# Task to carry out
Leave out every picture and restate word for word the lines from the one with "Find carcinoma and" to the final line.

# Data listing
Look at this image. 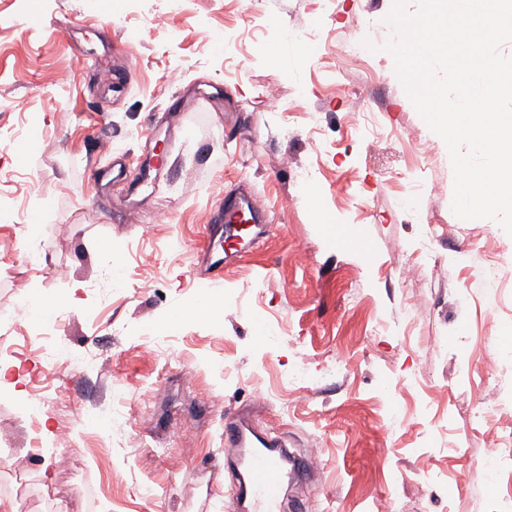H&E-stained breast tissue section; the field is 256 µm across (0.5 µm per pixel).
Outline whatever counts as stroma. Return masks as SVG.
Returning <instances> with one entry per match:
<instances>
[{"instance_id": "1", "label": "stroma", "mask_w": 512, "mask_h": 512, "mask_svg": "<svg viewBox=\"0 0 512 512\" xmlns=\"http://www.w3.org/2000/svg\"><path fill=\"white\" fill-rule=\"evenodd\" d=\"M98 2L0 0V202L14 207L0 220V309L60 301L48 334L85 359L47 370L29 342L38 320L0 323L15 352L0 363V448L30 454L23 472L0 467V512L24 500L35 512H233L224 417L243 410L287 434L289 452H322L318 477L287 486V512H493L512 467L494 464L496 428L477 414L512 392V348L499 343L512 236L454 214L448 147L385 49L393 0ZM312 42L306 64L268 58ZM98 63L115 88L96 84ZM418 138L434 149L424 170ZM303 169L313 180L298 182ZM241 190L266 202L273 230L228 264L210 318H183L207 218ZM161 210L172 223H154ZM32 229L38 266L25 261ZM173 239L188 250L171 254ZM474 250L498 280L496 306L470 285ZM144 278L154 291L138 290ZM118 386L122 428L71 426L68 405L111 411ZM34 394L53 400L35 420ZM66 427L76 467L59 474L50 454Z\"/></svg>"}]
</instances>
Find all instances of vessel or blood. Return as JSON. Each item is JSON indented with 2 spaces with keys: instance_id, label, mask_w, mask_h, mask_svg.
I'll return each instance as SVG.
<instances>
[{
  "instance_id": "obj_1",
  "label": "vessel or blood",
  "mask_w": 512,
  "mask_h": 512,
  "mask_svg": "<svg viewBox=\"0 0 512 512\" xmlns=\"http://www.w3.org/2000/svg\"><path fill=\"white\" fill-rule=\"evenodd\" d=\"M209 220L223 229L217 245L228 260L260 244L271 229L267 204L253 196L225 198ZM286 446L283 434L270 429L259 432L249 416L225 419L224 450L241 466L231 496L244 504L246 512H283L285 487L300 470L297 457L289 455Z\"/></svg>"
}]
</instances>
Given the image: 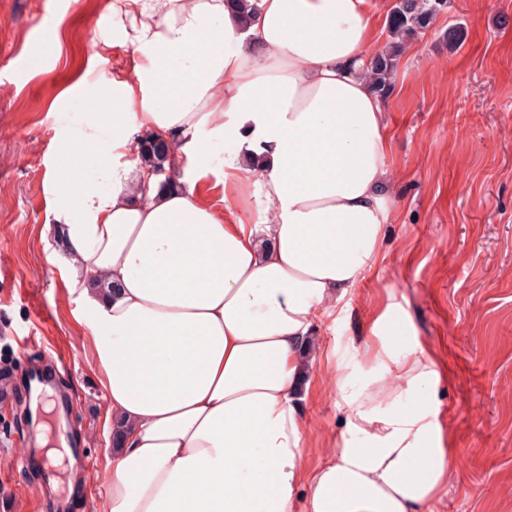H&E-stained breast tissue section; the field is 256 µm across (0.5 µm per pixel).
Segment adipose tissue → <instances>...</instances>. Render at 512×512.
Returning <instances> with one entry per match:
<instances>
[{
	"mask_svg": "<svg viewBox=\"0 0 512 512\" xmlns=\"http://www.w3.org/2000/svg\"><path fill=\"white\" fill-rule=\"evenodd\" d=\"M113 0L147 61L83 93L123 102L101 183L51 178V218L71 256L121 447L102 512H420L447 485L435 360L391 357L413 335L387 304L366 353L382 363L340 388L341 443L307 474L298 405L317 324L381 258L392 140L371 85L369 0ZM189 167L213 164L224 209L187 172L165 188L122 161L137 134ZM232 143L233 153L214 157ZM265 217L249 224L239 202ZM107 279L114 290L96 288ZM412 400L411 409L398 405Z\"/></svg>",
	"mask_w": 512,
	"mask_h": 512,
	"instance_id": "1",
	"label": "adipose tissue"
}]
</instances>
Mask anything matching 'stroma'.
I'll list each match as a JSON object with an SVG mask.
<instances>
[{"mask_svg":"<svg viewBox=\"0 0 512 512\" xmlns=\"http://www.w3.org/2000/svg\"><path fill=\"white\" fill-rule=\"evenodd\" d=\"M108 2L0 0V359L16 376L0 403V512H54L56 500L65 512H97L108 487L94 342L74 319L82 304L70 256L47 224L61 143L83 140L69 177L84 188L98 183L92 154L112 136L80 87L147 55L123 44ZM451 28L464 33L454 46ZM386 106L384 257L318 324L322 351L299 406L306 465L336 448V379L356 384L375 368L362 349L392 296L416 331L395 353L421 346L446 372L437 391L453 463L422 512H512V0H448L401 56ZM33 366L55 377L69 408L61 431L92 468L26 464L36 427L22 377Z\"/></svg>","mask_w":512,"mask_h":512,"instance_id":"stroma-1","label":"stroma"}]
</instances>
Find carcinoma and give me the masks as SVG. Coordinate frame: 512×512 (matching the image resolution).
Here are the masks:
<instances>
[{
  "mask_svg": "<svg viewBox=\"0 0 512 512\" xmlns=\"http://www.w3.org/2000/svg\"><path fill=\"white\" fill-rule=\"evenodd\" d=\"M446 4L447 0H396L388 18L389 35L394 42L388 49L374 53L370 61L373 83L382 96L392 90V77L405 41L430 29ZM138 155L157 176L167 174L174 162L169 143L157 136L143 139Z\"/></svg>",
  "mask_w": 512,
  "mask_h": 512,
  "instance_id": "cac0c4a2",
  "label": "carcinoma"
}]
</instances>
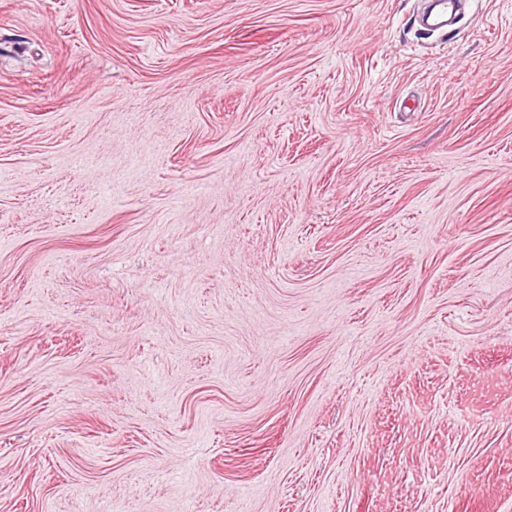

# Output for this exercise
Find carcinoma and give me the masks as SVG. Coordinate frame: 512×512 (matching the image resolution).
Here are the masks:
<instances>
[{
  "mask_svg": "<svg viewBox=\"0 0 512 512\" xmlns=\"http://www.w3.org/2000/svg\"><path fill=\"white\" fill-rule=\"evenodd\" d=\"M446 4L447 0H396L388 18L389 35L394 42L388 49L374 53L370 61L373 83L382 96L392 90V77L405 41L430 29ZM138 155L157 176L167 174L174 162L169 143L157 136L143 139Z\"/></svg>",
  "mask_w": 512,
  "mask_h": 512,
  "instance_id": "cac0c4a2",
  "label": "carcinoma"
}]
</instances>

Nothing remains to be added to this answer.